## AIM OF THE TASK:
Some entries follow. Reproduce exactly the lines starting at the one with "black L-shape at (356, 228): moved" and stopping after the one with "cyan square at (464, 137): moved 2 px right".

#####

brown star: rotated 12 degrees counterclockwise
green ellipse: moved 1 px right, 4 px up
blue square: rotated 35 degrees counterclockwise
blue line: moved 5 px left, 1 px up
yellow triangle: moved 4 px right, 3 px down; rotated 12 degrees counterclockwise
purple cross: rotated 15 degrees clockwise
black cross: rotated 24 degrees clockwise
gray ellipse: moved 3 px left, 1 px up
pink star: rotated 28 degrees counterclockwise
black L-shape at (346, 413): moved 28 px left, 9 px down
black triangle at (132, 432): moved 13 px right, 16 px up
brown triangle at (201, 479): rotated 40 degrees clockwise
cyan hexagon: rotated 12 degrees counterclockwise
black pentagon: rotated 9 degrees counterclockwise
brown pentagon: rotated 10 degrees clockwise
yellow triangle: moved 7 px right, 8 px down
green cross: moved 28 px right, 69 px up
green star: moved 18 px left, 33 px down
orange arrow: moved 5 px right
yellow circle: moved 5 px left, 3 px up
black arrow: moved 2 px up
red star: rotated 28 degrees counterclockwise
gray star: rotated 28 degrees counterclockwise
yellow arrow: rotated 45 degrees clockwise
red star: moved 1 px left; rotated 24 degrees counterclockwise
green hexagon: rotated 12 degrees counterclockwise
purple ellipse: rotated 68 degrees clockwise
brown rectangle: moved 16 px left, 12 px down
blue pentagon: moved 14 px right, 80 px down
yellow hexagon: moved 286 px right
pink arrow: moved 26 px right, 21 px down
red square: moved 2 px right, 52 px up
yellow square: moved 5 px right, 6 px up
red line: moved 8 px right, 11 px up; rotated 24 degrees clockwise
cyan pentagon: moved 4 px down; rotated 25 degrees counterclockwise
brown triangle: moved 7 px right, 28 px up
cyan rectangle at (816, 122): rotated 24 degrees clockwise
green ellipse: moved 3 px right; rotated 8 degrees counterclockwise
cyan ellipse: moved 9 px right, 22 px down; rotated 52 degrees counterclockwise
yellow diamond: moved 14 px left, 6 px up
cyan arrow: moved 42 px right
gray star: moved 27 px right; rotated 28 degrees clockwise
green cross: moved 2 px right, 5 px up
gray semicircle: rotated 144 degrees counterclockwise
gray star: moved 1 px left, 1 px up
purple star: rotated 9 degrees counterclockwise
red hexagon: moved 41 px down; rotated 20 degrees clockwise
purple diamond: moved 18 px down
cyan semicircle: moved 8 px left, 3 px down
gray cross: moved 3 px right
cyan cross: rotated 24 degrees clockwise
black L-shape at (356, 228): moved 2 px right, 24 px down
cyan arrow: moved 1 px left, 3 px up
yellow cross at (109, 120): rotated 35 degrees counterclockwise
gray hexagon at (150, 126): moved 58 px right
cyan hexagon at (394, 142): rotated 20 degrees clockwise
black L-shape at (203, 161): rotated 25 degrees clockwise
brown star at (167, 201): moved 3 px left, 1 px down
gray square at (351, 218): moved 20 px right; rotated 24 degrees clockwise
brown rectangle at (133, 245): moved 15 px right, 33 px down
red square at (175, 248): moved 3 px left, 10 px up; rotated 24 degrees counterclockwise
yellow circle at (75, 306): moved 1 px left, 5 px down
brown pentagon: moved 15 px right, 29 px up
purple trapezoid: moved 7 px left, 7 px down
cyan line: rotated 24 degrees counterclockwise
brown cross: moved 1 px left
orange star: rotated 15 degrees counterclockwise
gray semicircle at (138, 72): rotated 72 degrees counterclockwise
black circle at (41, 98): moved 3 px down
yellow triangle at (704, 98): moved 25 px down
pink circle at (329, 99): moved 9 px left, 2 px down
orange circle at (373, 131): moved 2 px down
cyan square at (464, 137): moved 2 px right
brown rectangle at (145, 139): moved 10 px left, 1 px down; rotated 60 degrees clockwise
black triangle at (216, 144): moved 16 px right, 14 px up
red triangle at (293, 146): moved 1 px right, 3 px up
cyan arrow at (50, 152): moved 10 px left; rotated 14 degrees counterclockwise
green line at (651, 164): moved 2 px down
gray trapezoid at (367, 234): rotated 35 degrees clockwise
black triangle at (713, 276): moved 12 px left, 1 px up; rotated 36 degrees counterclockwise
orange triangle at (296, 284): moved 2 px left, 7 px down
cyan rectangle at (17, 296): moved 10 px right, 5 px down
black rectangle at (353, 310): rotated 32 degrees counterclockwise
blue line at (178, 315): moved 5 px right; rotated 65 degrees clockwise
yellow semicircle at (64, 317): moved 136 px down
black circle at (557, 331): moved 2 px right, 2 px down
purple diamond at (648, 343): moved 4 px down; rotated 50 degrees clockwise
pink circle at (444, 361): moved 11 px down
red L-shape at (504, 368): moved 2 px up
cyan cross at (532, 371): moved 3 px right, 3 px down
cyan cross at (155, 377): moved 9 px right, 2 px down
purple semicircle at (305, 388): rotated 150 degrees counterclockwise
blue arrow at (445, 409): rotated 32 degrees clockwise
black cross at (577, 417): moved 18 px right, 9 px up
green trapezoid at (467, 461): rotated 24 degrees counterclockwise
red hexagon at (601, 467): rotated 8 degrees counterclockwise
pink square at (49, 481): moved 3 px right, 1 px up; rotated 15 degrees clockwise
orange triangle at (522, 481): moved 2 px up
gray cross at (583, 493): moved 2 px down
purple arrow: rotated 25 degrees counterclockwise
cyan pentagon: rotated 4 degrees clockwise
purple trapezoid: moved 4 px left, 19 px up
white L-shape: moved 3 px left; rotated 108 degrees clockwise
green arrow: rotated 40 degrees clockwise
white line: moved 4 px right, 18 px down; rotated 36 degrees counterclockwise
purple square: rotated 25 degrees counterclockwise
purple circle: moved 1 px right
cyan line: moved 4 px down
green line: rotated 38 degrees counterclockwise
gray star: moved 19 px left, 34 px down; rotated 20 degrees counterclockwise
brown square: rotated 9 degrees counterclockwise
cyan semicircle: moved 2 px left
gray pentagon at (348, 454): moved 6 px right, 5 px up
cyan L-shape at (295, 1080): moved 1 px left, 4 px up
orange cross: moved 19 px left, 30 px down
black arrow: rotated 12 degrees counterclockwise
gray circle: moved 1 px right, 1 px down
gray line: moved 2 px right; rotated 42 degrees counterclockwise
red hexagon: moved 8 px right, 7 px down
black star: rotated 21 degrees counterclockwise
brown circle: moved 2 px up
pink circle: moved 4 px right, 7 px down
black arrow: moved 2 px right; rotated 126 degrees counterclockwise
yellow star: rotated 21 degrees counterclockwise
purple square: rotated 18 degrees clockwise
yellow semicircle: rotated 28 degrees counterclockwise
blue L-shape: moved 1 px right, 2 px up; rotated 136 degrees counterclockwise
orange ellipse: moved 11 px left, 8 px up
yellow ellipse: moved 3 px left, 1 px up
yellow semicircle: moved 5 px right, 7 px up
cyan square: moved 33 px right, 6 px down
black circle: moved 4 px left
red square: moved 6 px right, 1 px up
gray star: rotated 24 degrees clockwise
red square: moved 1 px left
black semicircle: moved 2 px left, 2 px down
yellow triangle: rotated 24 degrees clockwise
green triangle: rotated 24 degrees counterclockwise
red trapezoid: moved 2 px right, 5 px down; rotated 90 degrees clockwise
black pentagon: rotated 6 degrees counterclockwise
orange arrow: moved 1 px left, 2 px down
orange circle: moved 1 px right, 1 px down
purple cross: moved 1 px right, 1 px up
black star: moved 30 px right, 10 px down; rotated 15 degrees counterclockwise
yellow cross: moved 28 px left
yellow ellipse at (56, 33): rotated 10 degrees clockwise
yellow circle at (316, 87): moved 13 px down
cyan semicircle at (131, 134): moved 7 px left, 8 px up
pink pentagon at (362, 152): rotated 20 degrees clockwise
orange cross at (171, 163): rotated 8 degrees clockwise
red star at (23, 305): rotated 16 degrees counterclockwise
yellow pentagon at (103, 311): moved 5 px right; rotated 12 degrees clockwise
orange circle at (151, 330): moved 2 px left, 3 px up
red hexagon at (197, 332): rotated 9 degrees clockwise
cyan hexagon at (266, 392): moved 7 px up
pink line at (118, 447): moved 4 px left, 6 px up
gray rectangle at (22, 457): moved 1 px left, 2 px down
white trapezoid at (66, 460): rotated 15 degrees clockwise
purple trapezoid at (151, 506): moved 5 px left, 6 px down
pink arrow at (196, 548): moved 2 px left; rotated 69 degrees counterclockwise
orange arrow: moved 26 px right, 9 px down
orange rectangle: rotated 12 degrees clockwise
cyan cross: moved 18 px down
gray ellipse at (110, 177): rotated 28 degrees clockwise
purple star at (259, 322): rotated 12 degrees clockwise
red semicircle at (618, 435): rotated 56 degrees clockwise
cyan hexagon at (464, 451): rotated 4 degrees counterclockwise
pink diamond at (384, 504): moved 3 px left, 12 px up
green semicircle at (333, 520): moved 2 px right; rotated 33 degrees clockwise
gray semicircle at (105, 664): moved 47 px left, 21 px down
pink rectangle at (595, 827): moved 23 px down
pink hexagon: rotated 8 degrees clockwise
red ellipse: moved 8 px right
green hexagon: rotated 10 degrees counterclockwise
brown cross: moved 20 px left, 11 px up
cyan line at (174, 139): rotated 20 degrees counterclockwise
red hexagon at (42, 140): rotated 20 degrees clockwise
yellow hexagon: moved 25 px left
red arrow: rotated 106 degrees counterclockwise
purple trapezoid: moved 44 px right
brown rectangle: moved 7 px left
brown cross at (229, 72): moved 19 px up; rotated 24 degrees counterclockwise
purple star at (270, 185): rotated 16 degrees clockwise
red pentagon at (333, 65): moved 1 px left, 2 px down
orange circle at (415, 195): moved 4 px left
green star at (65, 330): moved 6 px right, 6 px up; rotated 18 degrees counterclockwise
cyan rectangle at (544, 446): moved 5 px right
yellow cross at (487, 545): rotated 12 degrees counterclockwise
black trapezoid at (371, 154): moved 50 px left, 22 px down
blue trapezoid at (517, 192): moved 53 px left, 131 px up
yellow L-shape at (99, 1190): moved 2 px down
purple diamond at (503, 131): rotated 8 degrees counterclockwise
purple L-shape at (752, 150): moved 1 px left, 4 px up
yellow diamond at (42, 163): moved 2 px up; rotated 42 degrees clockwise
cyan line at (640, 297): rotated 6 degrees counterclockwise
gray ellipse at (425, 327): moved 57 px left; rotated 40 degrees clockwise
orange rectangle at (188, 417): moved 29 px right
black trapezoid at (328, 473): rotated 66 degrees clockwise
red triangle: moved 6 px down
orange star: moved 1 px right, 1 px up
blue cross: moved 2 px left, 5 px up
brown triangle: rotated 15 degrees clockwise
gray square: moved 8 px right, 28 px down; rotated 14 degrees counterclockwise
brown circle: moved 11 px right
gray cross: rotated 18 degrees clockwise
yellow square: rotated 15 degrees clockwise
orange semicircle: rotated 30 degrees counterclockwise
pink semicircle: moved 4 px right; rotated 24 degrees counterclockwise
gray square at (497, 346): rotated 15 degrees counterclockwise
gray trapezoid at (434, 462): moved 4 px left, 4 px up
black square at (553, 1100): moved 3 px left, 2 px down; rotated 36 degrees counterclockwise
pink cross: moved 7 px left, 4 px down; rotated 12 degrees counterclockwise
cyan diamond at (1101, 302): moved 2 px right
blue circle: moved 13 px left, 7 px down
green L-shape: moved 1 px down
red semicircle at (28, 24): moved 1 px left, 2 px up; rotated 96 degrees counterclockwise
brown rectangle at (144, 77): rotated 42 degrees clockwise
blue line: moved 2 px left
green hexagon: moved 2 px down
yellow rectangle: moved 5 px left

#####

## SOLUTION TO THE PROBLEM:
black L-shape at (356, 228): moved 2 px right, 24 px down
cyan arrow: moved 1 px left, 3 px up
yellow cross at (109, 120): rotated 35 degrees counterclockwise
gray hexagon at (150, 126): moved 58 px right
cyan hexagon at (394, 142): rotated 20 degrees clockwise
black L-shape at (203, 161): rotated 25 degrees clockwise
brown star at (167, 201): moved 3 px left, 1 px down
gray square at (351, 218): moved 20 px right; rotated 24 degrees clockwise
brown rectangle at (133, 245): moved 15 px right, 33 px down
red square at (175, 248): moved 3 px left, 10 px up; rotated 24 degrees counterclockwise
yellow circle at (75, 306): moved 1 px left, 5 px down
brown pentagon: moved 15 px right, 29 px up
purple trapezoid: moved 7 px left, 7 px down
cyan line: rotated 24 degrees counterclockwise
brown cross: moved 1 px left
orange star: rotated 15 degrees counterclockwise
gray semicircle at (138, 72): rotated 72 degrees counterclockwise
black circle at (41, 98): moved 3 px down
yellow triangle at (704, 98): moved 25 px down
pink circle at (329, 99): moved 9 px left, 2 px down
orange circle at (373, 131): moved 2 px down
cyan square at (464, 137): moved 2 px right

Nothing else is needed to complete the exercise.